- _WORK ORDER_:
Lines with "second": please show every one of them from the listing below.

- _GIVEN INFORMATION_:
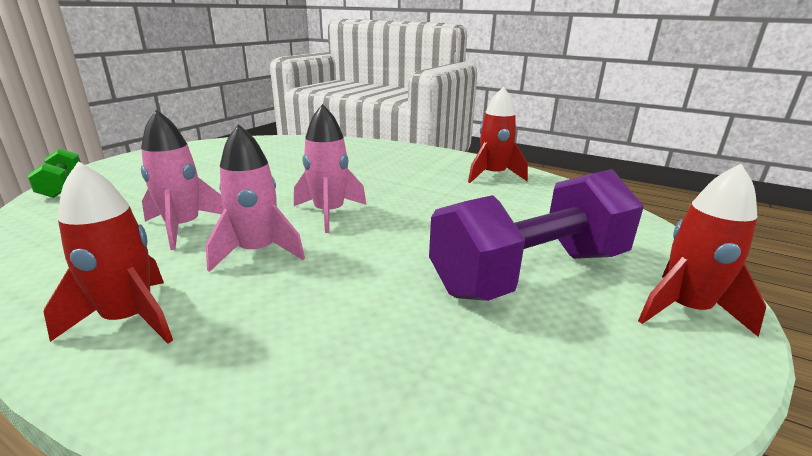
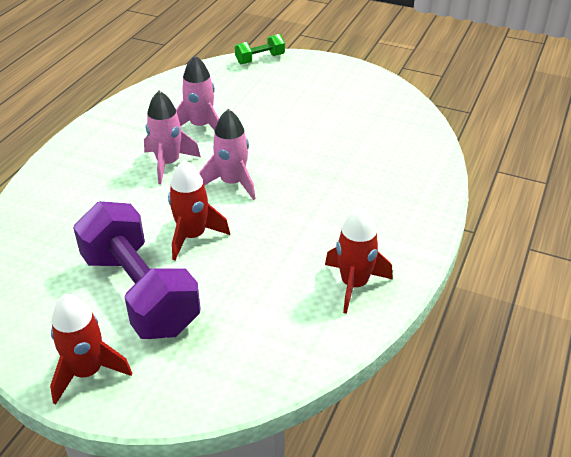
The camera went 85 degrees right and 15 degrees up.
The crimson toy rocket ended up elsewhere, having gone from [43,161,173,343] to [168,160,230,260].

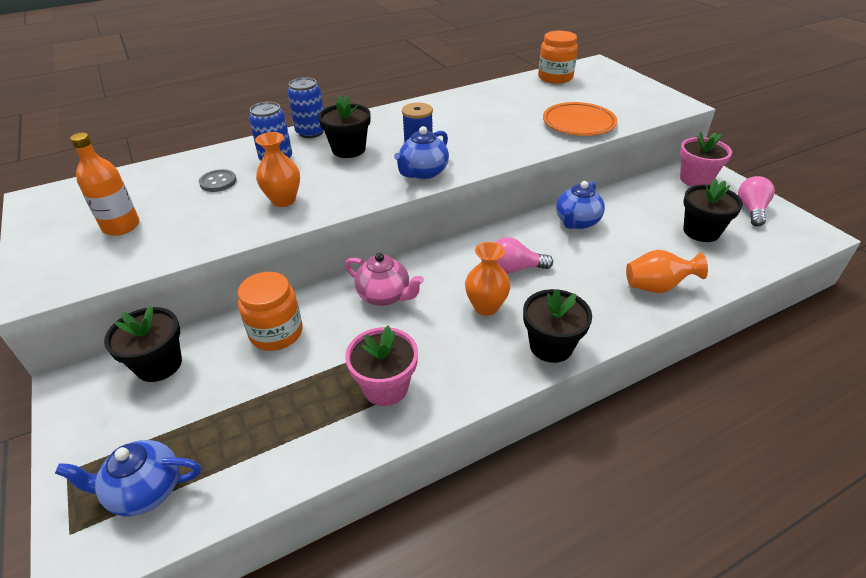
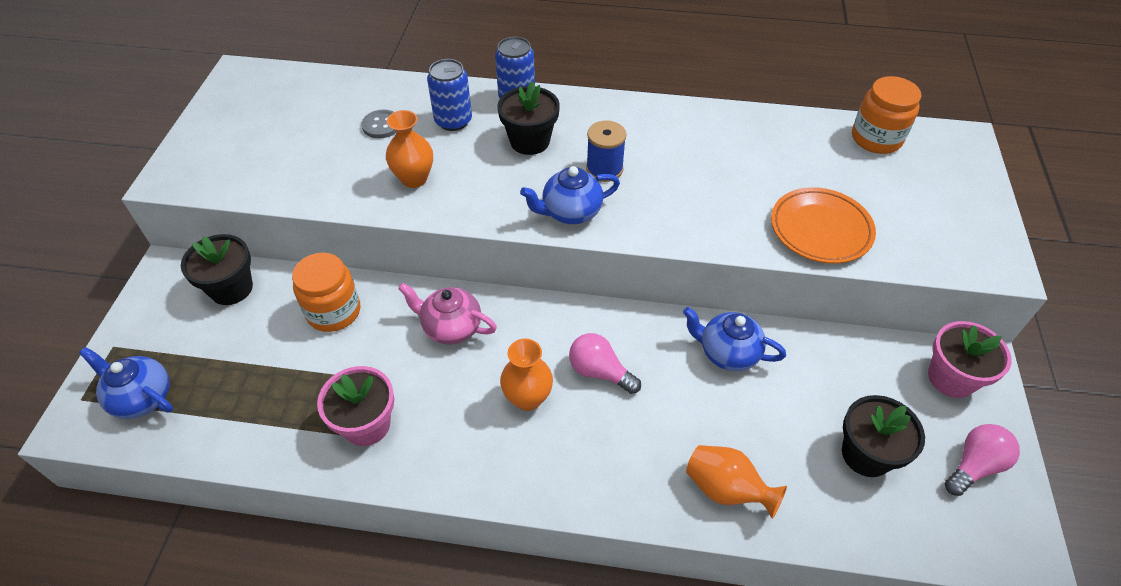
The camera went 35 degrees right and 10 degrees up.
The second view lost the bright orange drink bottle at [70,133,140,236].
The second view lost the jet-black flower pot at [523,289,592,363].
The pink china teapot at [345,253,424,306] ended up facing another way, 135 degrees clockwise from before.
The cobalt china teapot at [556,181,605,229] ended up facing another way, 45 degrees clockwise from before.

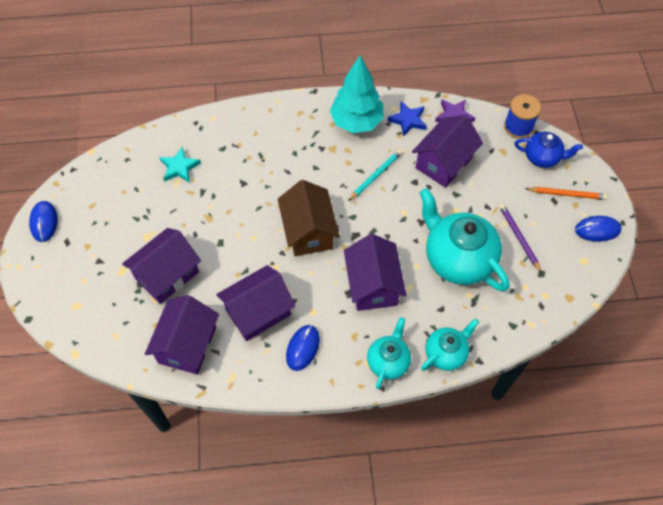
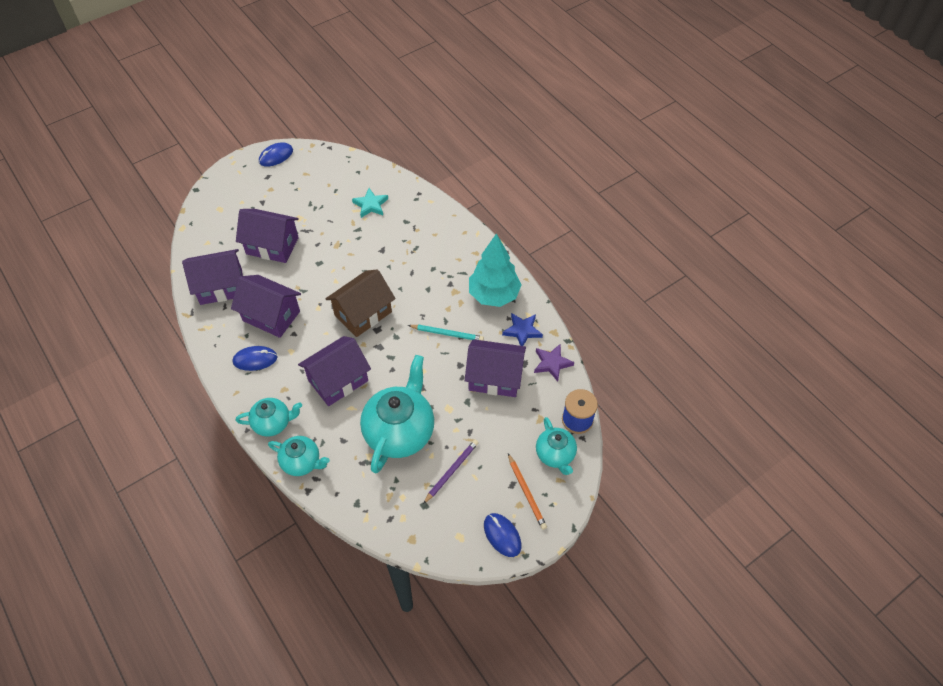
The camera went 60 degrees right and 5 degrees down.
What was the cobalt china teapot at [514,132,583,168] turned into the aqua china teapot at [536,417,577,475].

- _OUTPUT_:
The second view lost the bright orange drink bottle at [70,133,140,236].
The second view lost the jet-black flower pot at [523,289,592,363].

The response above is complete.